## WHAT IS REQUIRED:
Every line below is to be copied exactly, with the pictures left out.

## RECORDS PROVIDED:
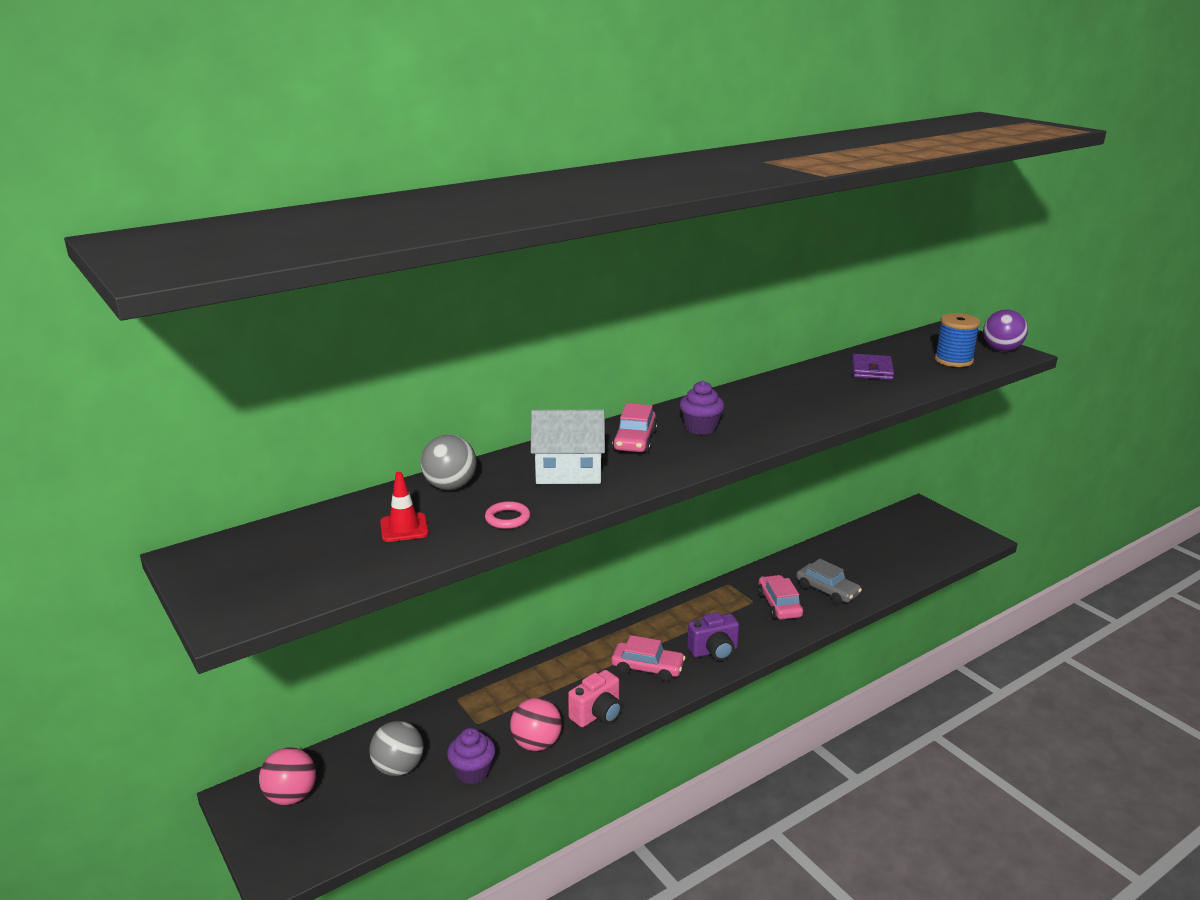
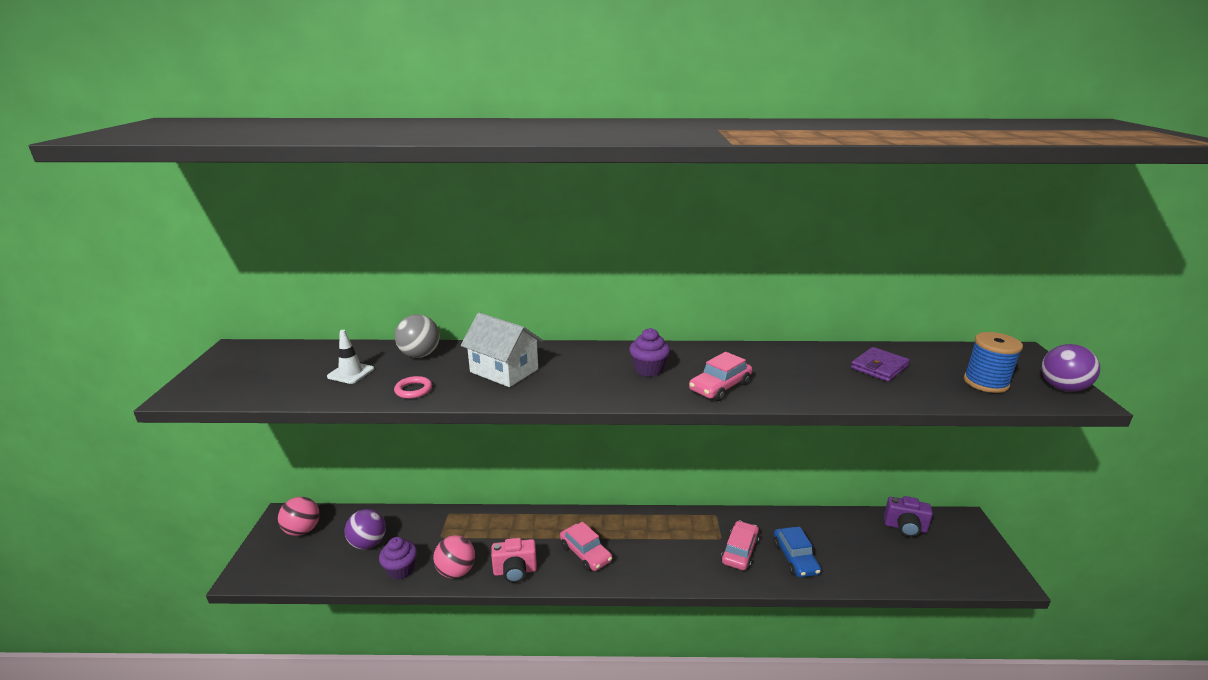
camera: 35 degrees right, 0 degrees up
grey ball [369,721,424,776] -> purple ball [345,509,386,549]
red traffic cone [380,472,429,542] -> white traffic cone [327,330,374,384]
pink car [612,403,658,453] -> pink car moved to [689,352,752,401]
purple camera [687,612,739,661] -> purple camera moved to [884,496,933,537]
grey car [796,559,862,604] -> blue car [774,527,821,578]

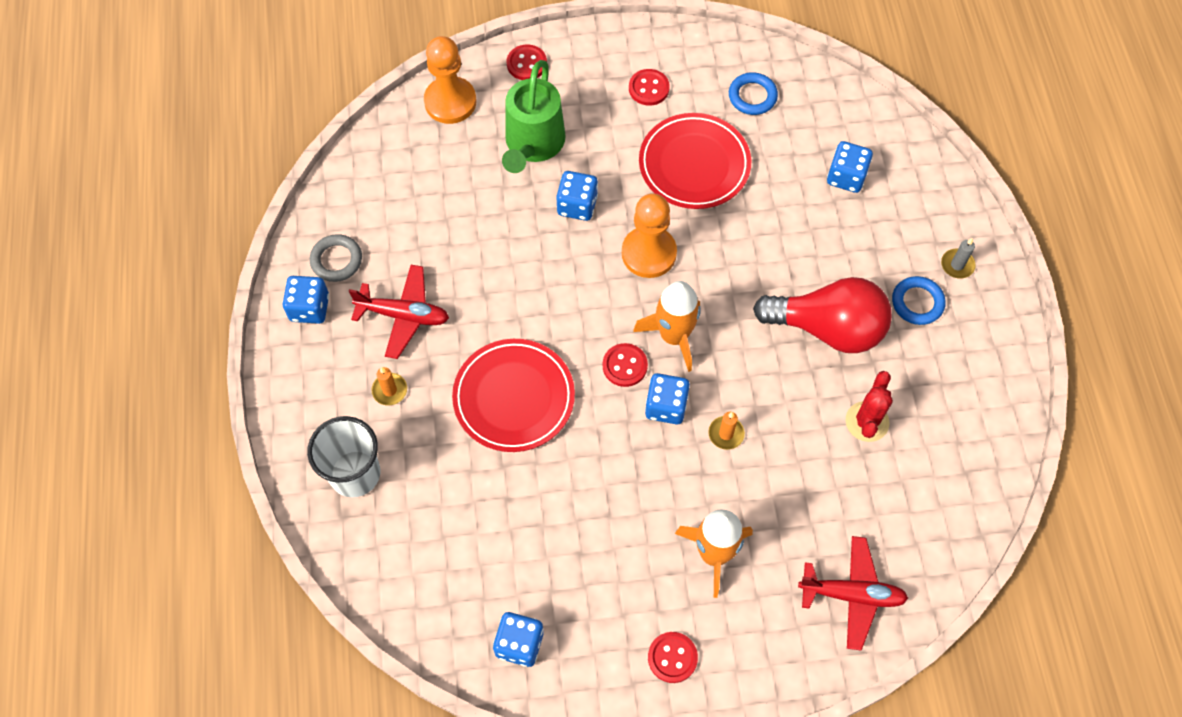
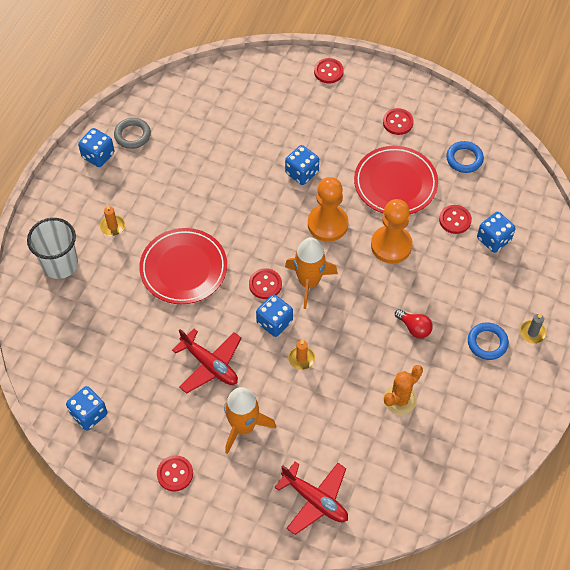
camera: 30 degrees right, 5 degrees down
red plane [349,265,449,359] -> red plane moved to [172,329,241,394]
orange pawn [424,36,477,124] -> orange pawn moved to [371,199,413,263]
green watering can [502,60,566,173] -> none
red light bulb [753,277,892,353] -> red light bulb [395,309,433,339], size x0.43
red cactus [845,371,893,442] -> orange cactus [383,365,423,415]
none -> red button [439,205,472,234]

## ANSWER BELOW:
camera: 35 degrees right, 0 degrees up
grey ball [369,721,424,776] -> purple ball [345,509,386,549]
red traffic cone [380,472,429,542] -> white traffic cone [327,330,374,384]
pink car [612,403,658,453] -> pink car moved to [689,352,752,401]
purple camera [687,612,739,661] -> purple camera moved to [884,496,933,537]
grey car [796,559,862,604] -> blue car [774,527,821,578]

camera: 30 degrees right, 5 degrees down
red plane [349,265,449,359] -> red plane moved to [172,329,241,394]
orange pawn [424,36,477,124] -> orange pawn moved to [371,199,413,263]
green watering can [502,60,566,173] -> none
red light bulb [753,277,892,353] -> red light bulb [395,309,433,339], size x0.43
red cactus [845,371,893,442] -> orange cactus [383,365,423,415]
none -> red button [439,205,472,234]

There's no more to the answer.